> **REQUIRED ACTION**
Without copying any picture, return all lines below exactly.

> **Colored object listings**
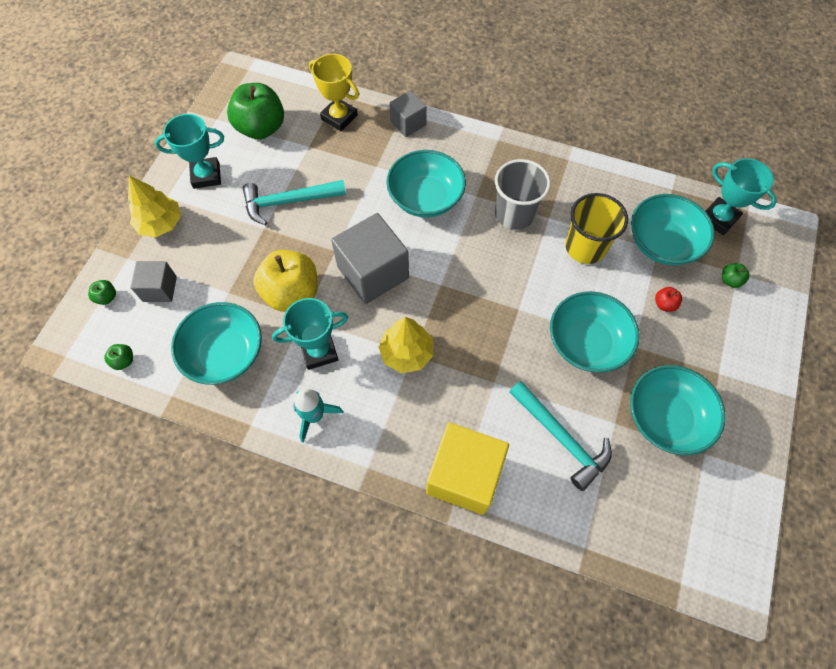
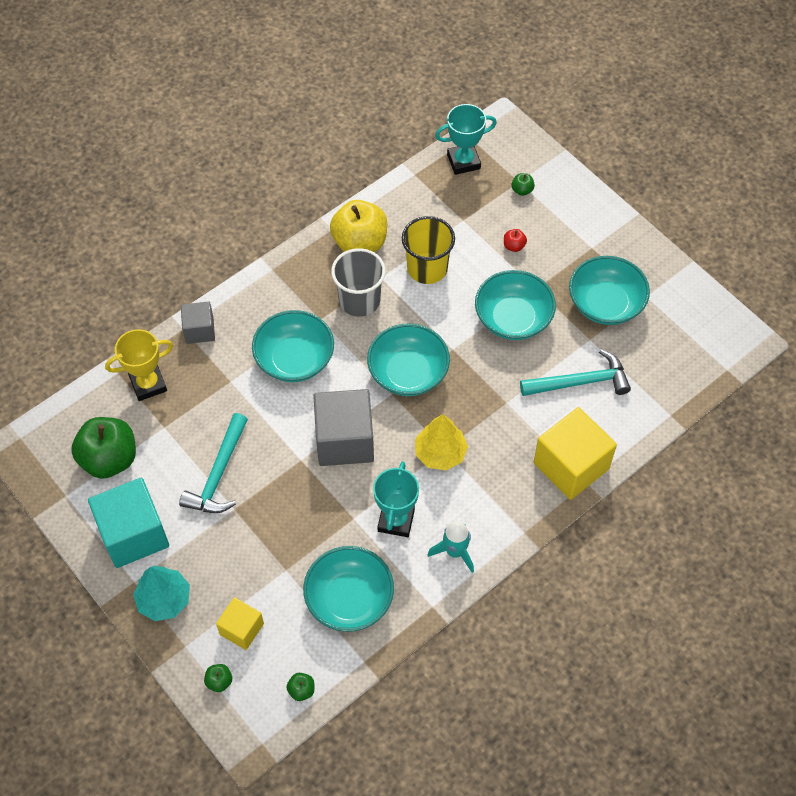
camera: 60 degrees left, 5 degrees down
(160, 224) = (164, 599): yellow tree -> turquoise tree
(160, 289) = (241, 629): grey cube -> yellow cube
(206, 176) = (134, 534): turquoise trophy -> turquoise cube
(291, 293) = (322, 516): yellow apple -> yellow apple (360, 243)
(662, 243) = (459, 213): turquoise bowl -> turquoise bowl (408, 373)

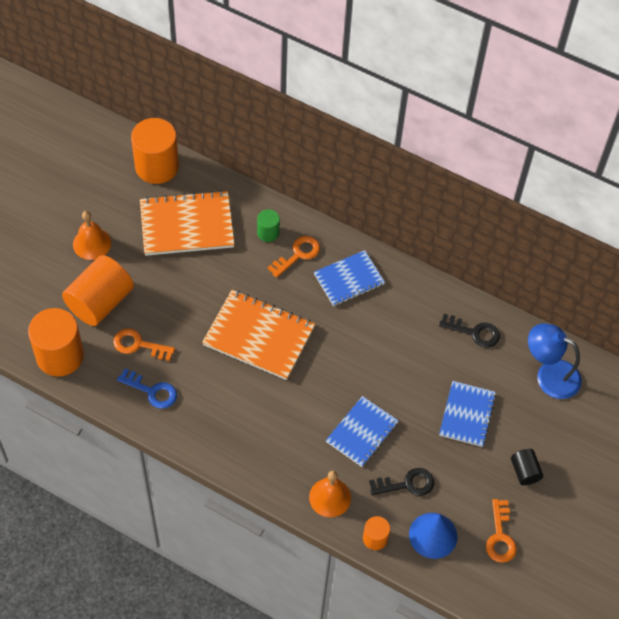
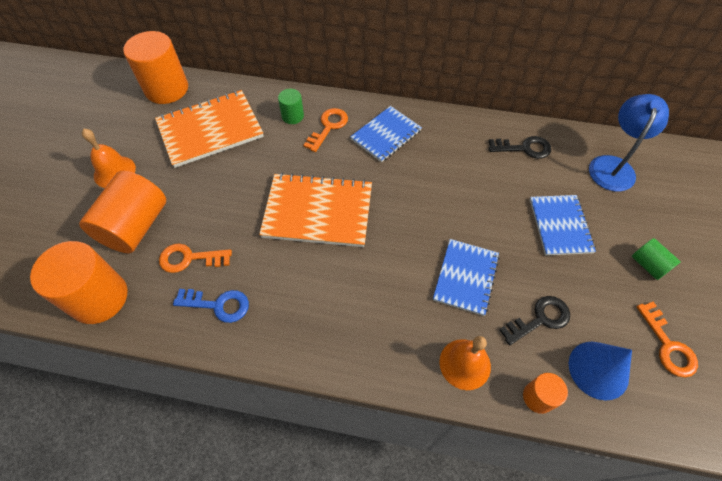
camera: 15 degrees left, 0 degrees up
(524, 471) = (648, 265): black cylinder -> green cylinder
(549, 375) = (613, 166): blue lamp -> blue lamp turned 105 degrees clockwise

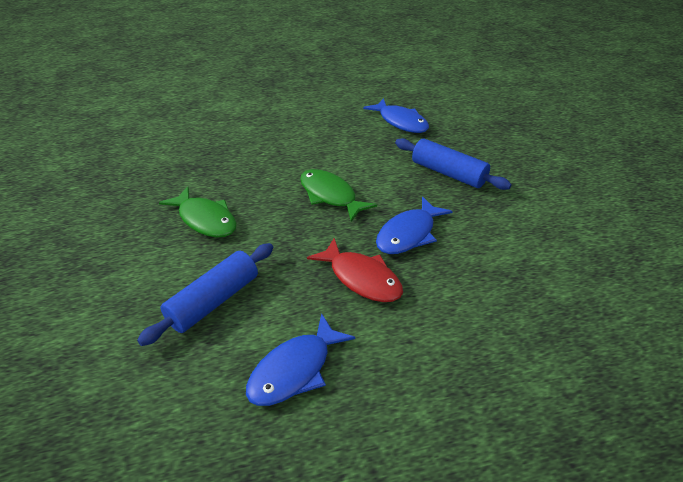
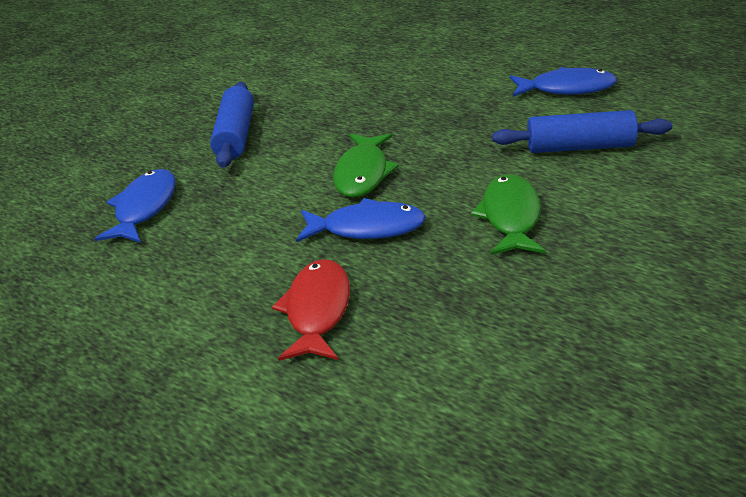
camera: 125 degrees left, 5 degrees down
(361, 278) = (448, 107): red fish -> red fish (317, 311)
(409, 234) = (363, 114): blue fish -> blue fish (367, 228)

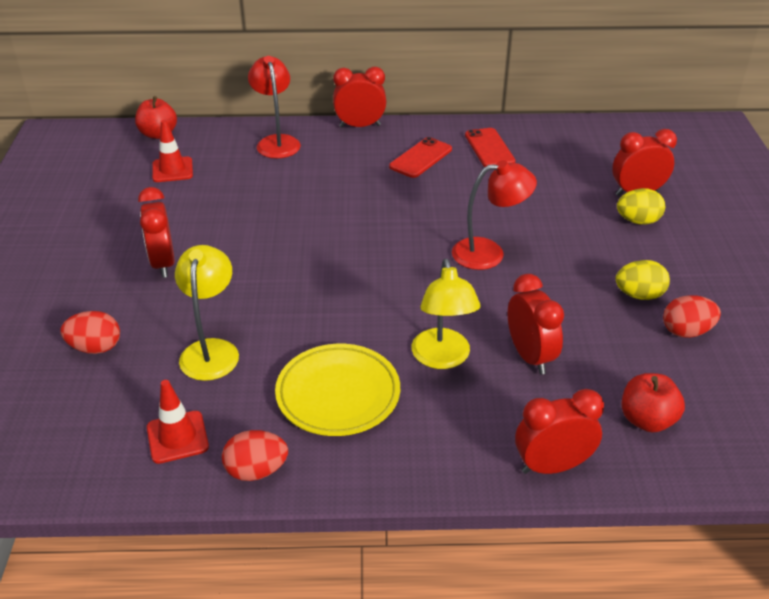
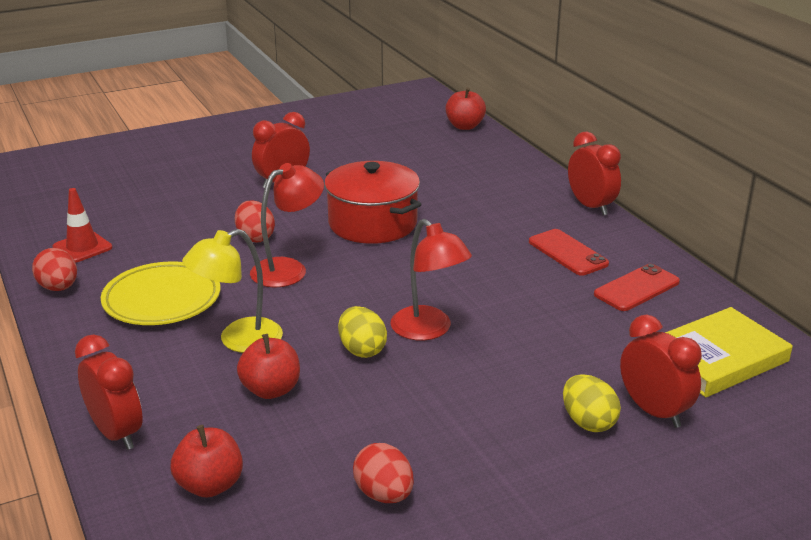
camera: 65 degrees right, 10 degrees down
(95, 347) = (164, 189): red egg -> red egg (255, 237)
(172, 170) = (416, 147): red traffic cone -> none
(211, 350) = (187, 232): yellow lamp -> none
(277, 142) = (511, 176): red lamp -> red lamp (288, 269)
(296, 233) = (372, 223): none -> red pot
(421, 158) = (567, 253): red phone -> red phone turned 45 degrees clockwise
(530, 356) = (271, 390): red clock -> red apple
(590, 150) = (717, 358): none -> yellow book
(639, 295) = (430, 447): yellow egg -> yellow egg (362, 350)

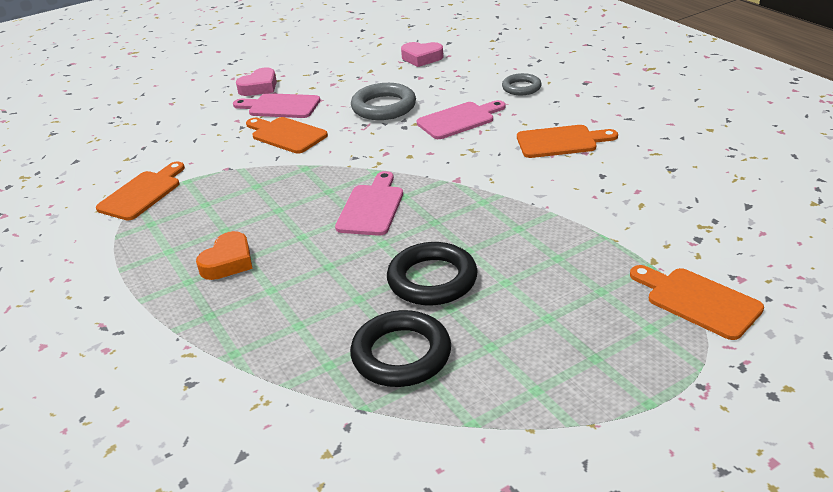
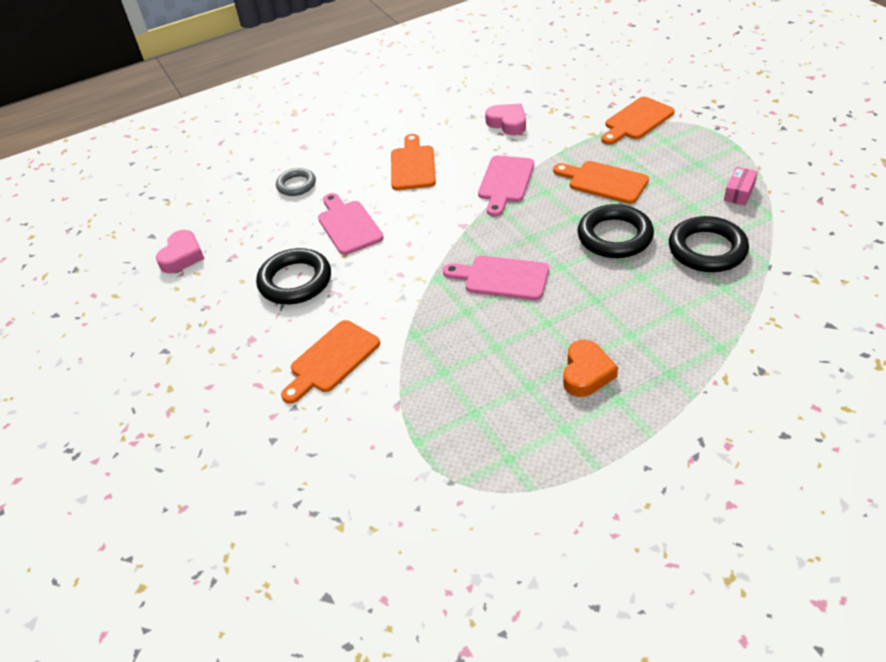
camera: 85 degrees left, 10 degrees up
(142, 193) = (438, 483): orange cutting board -> orange cutting board (604, 182)
(228, 262) = (586, 373): orange heart -> orange heart turned 75 degrees clockwise
(259, 87) = (182, 405): pink heart -> pink heart (507, 123)
(280, 106) = (253, 375): pink cutting board -> pink cutting board (505, 182)
(384, 107) = (295, 281): grey ring -> black ring
(525, 395) = (739, 192): none -> pink box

> **ANSWER AREA**
camera: 60 degrees left, 5 degrees down
(160, 224) = (164, 599): yellow tree -> turquoise tree
(160, 289) = (241, 629): grey cube -> yellow cube
(206, 176) = (134, 534): turquoise trophy -> turquoise cube
(291, 293) = (322, 516): yellow apple -> yellow apple (360, 243)
(662, 243) = (459, 213): turquoise bowl -> turquoise bowl (408, 373)

camera: 15 degrees left, 0 degrees up
(524, 471) = (648, 265): black cylinder -> green cylinder
(549, 375) = (613, 166): blue lamp -> blue lamp turned 105 degrees clockwise

camera: 125 degrees left, 5 degrees down
(361, 278) = (448, 107): red fish -> red fish (317, 311)
(409, 234) = (363, 114): blue fish -> blue fish (367, 228)

camera: 65 degrees right, 10 degrees down
(95, 347) = (164, 189): red egg -> red egg (255, 237)
(172, 170) = (416, 147): red traffic cone -> none
(211, 350) = (187, 232): yellow lamp -> none
(277, 142) = (511, 176): red lamp -> red lamp (288, 269)
(296, 233) = (372, 223): none -> red pot
(421, 158) = (567, 253): red phone -> red phone turned 45 degrees clockwise
(530, 356) = (271, 390): red clock -> red apple
(590, 150) = (717, 358): none -> yellow book
(639, 295) = (430, 447): yellow egg -> yellow egg (362, 350)

camera: 85 degrees left, 10 degrees up
(142, 193) = (438, 483): orange cutting board -> orange cutting board (604, 182)
(228, 262) = (586, 373): orange heart -> orange heart turned 75 degrees clockwise
(259, 87) = (182, 405): pink heart -> pink heart (507, 123)
(280, 106) = (253, 375): pink cutting board -> pink cutting board (505, 182)
(384, 107) = (295, 281): grey ring -> black ring
(525, 395) = (739, 192): none -> pink box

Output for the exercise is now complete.